*Aim of the task*
From the records below, transcribe only the lines running from the one with "camera: 175 degrees right, 10 degrees up" through the one with "(448, 277) = (163, 445): green". Keep both of those end lines.

*Data shown*
━━━

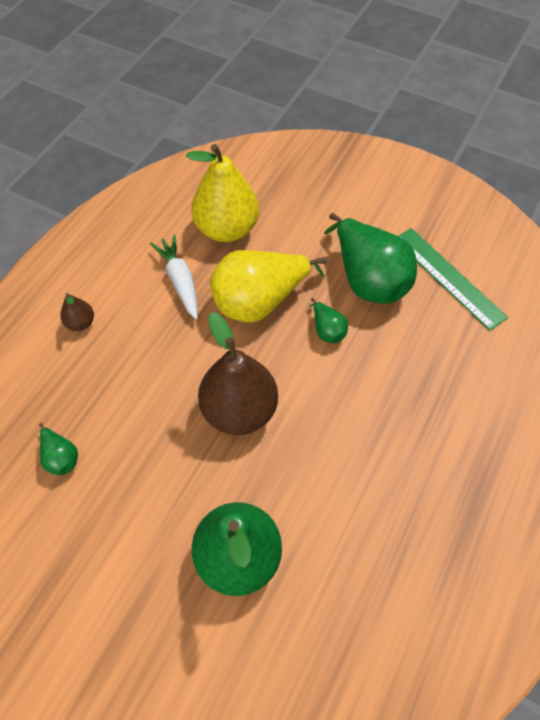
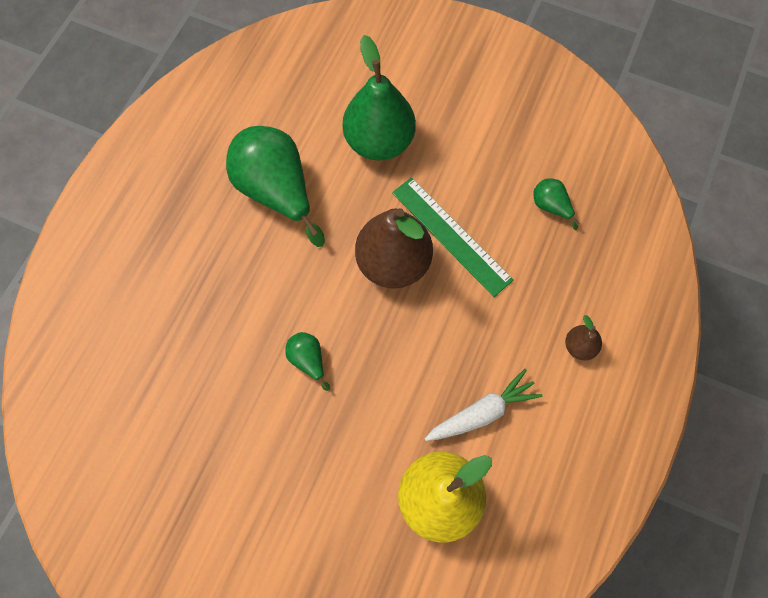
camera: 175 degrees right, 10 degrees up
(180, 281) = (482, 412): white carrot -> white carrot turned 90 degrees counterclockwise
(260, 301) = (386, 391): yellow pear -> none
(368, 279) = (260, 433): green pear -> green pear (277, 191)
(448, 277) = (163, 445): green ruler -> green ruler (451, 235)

━━━

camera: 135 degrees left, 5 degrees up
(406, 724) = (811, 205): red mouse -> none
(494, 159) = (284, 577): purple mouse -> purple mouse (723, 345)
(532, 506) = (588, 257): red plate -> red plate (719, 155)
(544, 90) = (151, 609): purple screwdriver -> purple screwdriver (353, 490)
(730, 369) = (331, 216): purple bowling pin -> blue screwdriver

━━━

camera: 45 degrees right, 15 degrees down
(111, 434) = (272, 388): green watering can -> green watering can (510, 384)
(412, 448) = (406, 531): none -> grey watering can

━━━

*Answer below*
camera: 175 degrees right, 10 degrees up
(180, 281) = (482, 412): white carrot -> white carrot turned 90 degrees counterclockwise
(260, 301) = (386, 391): yellow pear -> none
(368, 279) = (260, 433): green pear -> green pear (277, 191)
(448, 277) = (163, 445): green ruler -> green ruler (451, 235)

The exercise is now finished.